→ To do:
Examine the entries below, count the lines holding the string "fridge", and respond with the number only.

→ Information:
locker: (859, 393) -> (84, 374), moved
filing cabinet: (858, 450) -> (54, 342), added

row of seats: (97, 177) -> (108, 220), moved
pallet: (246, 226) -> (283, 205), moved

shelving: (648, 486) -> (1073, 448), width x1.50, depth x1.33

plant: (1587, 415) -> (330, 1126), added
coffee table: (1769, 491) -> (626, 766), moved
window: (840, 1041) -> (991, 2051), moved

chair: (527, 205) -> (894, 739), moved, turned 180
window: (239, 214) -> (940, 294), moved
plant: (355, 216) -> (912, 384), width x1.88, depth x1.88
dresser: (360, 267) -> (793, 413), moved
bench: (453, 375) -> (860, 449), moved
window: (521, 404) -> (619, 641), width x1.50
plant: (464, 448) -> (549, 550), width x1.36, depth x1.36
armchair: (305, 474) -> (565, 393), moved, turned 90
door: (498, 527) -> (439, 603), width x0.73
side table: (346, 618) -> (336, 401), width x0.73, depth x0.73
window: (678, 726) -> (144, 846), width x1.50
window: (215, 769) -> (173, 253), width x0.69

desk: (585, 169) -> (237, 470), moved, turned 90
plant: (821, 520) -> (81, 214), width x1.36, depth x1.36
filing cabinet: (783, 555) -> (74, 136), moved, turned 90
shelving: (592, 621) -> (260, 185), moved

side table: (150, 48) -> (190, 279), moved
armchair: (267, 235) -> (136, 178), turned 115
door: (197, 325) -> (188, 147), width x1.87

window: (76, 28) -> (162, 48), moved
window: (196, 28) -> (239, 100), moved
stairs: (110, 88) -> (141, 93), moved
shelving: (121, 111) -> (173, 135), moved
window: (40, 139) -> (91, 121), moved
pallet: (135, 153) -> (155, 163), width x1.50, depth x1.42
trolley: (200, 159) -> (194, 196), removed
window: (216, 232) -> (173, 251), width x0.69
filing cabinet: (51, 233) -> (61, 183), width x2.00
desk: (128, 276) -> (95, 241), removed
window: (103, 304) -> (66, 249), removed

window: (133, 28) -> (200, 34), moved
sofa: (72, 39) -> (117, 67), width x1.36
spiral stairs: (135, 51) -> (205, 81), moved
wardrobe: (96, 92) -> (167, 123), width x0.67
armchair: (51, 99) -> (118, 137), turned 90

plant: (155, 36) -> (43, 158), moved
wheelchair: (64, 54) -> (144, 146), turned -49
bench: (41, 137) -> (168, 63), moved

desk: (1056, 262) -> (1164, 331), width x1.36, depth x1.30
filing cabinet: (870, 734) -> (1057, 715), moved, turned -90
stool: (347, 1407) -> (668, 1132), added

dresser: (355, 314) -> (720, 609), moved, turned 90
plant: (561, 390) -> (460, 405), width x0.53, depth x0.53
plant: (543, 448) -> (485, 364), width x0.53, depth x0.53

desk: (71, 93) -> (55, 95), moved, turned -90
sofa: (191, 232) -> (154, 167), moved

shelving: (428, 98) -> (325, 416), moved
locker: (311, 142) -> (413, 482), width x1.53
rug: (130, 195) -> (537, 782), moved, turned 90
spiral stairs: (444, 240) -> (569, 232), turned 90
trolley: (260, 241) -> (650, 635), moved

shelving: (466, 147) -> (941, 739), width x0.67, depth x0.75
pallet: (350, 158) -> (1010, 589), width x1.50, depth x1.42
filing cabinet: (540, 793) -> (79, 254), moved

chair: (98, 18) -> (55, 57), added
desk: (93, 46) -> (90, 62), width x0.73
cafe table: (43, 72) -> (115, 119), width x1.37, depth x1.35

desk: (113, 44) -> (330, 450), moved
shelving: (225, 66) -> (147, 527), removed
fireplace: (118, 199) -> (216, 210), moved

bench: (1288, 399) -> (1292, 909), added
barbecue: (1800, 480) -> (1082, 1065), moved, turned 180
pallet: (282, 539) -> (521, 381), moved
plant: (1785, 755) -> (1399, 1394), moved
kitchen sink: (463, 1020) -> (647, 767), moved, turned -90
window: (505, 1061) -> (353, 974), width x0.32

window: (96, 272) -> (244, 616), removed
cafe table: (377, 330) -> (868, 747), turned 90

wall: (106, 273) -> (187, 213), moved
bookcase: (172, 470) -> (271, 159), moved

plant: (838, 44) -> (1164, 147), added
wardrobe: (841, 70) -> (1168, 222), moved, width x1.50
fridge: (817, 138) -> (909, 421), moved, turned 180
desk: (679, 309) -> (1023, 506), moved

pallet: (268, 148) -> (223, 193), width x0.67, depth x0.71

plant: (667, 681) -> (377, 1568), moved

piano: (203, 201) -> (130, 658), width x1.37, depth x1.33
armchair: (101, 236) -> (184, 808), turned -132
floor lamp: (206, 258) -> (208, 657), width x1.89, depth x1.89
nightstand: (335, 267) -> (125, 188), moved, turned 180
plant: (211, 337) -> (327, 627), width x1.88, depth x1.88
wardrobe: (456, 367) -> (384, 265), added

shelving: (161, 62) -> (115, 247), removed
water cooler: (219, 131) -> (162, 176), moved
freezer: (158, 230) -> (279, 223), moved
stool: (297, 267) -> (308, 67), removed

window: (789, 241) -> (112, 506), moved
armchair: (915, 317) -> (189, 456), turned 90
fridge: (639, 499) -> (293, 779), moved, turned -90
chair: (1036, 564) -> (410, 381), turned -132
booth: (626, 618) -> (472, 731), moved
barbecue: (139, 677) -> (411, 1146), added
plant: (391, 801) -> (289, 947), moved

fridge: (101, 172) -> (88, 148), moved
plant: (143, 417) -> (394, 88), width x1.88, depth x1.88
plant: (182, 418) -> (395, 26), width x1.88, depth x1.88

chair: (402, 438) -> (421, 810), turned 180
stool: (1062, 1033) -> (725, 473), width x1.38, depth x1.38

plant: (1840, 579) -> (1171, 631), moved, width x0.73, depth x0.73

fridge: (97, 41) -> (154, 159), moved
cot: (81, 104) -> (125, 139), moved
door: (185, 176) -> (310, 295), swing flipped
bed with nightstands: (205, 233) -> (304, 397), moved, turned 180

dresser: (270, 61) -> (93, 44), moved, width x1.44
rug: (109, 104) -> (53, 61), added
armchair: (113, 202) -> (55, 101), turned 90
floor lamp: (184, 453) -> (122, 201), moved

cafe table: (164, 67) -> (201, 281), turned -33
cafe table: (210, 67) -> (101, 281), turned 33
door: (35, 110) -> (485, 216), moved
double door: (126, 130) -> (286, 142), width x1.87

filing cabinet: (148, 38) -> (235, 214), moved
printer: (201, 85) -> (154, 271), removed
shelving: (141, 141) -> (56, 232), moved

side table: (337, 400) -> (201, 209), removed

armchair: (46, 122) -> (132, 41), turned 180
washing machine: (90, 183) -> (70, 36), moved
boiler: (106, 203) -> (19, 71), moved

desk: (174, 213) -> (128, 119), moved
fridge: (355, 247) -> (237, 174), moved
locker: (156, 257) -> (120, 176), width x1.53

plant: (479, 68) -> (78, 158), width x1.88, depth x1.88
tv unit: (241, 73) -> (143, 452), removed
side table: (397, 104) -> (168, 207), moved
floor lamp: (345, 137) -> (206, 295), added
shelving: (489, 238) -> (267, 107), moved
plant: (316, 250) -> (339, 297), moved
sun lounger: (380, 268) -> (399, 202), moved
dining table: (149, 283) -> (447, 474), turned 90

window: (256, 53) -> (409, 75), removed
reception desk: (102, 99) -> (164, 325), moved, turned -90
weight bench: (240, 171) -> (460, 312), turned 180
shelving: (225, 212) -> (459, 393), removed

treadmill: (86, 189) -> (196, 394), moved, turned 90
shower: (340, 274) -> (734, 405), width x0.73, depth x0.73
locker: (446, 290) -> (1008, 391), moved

→ Task response:
5